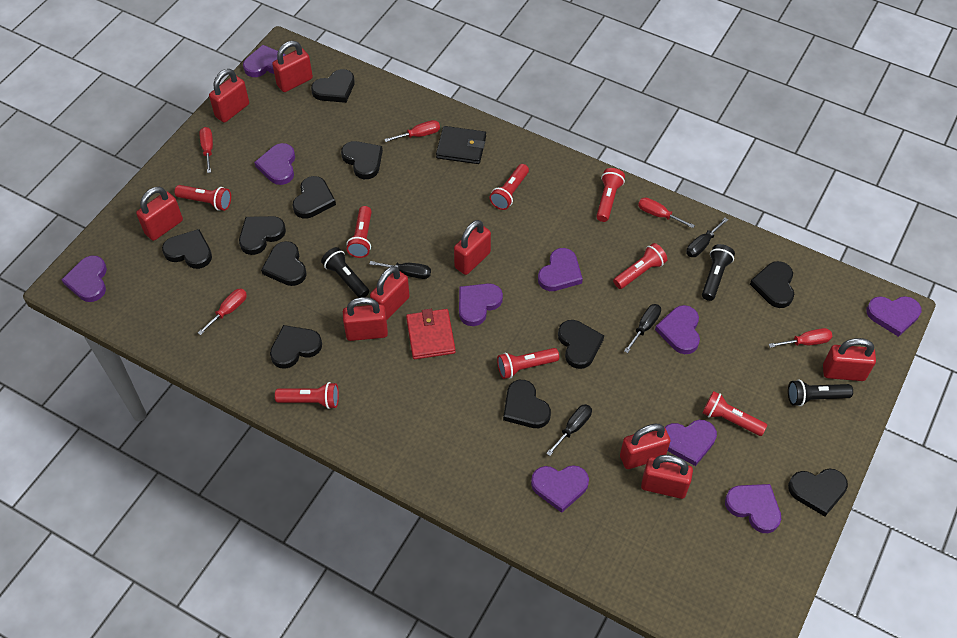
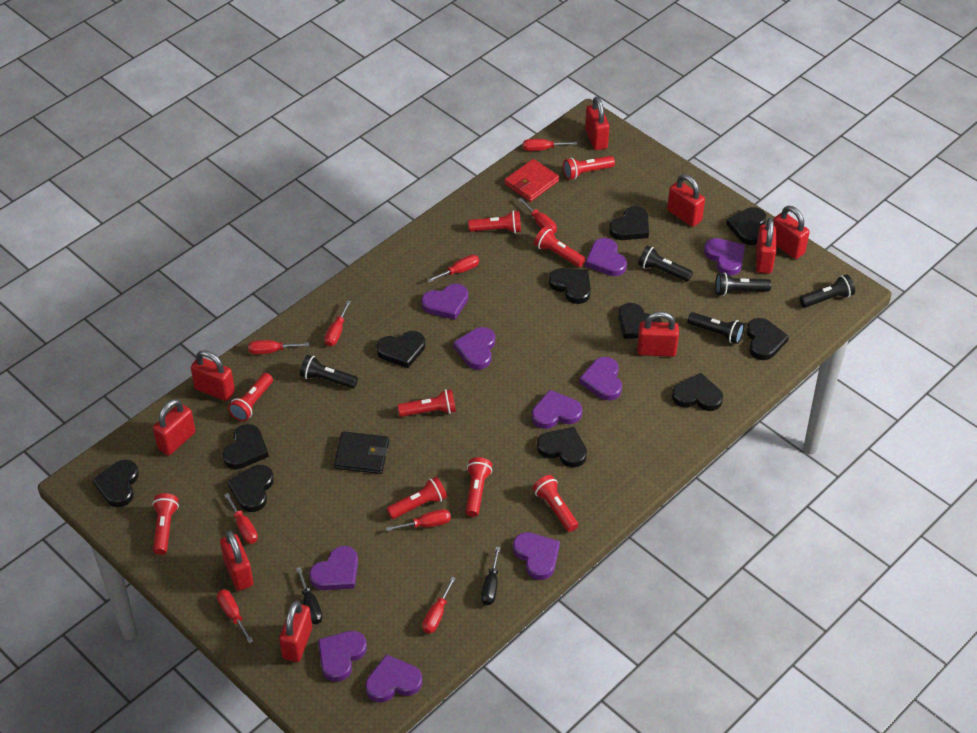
black flashlight: 3 -> 5
black screwdriver: 4 -> 2
red flashlight: 8 -> 9
red screwdriver: 5 -> 9

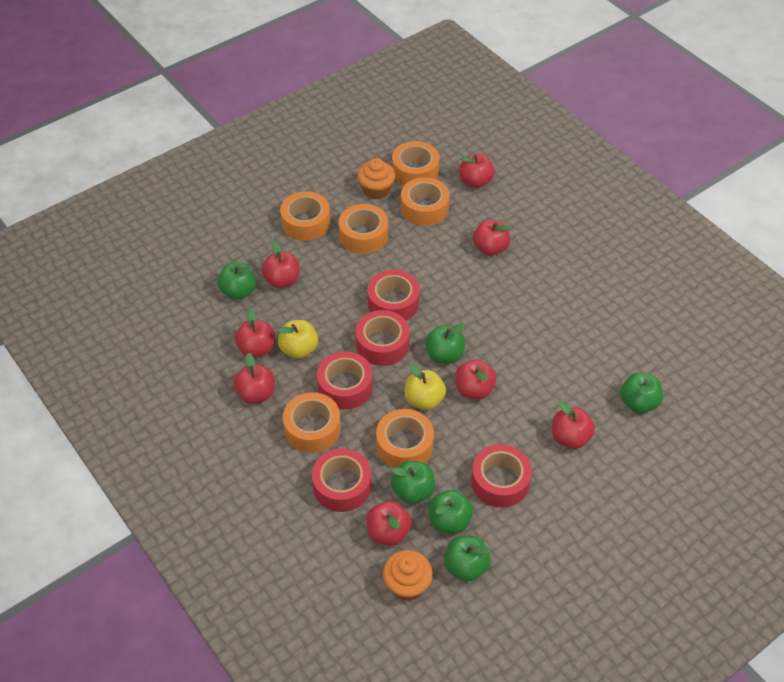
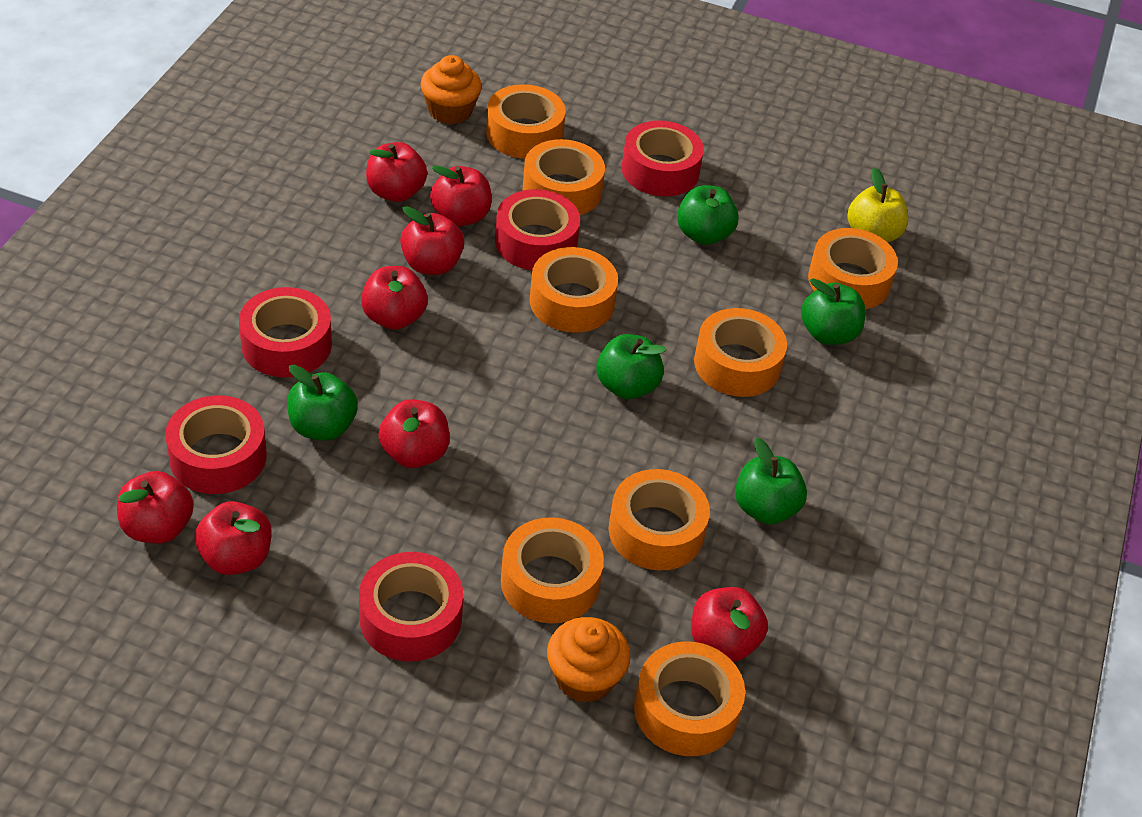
green apple: 6 -> 5
orange tape: 6 -> 8
yellow apple: 2 -> 1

THE TASK:
From the first record to the last, print everything again exactly, without pictures.

RESPONSE:
black flashlight: 3 -> 5
black screwdriver: 4 -> 2
red flashlight: 8 -> 9
red screwdriver: 5 -> 9

green apple: 6 -> 5
orange tape: 6 -> 8
yellow apple: 2 -> 1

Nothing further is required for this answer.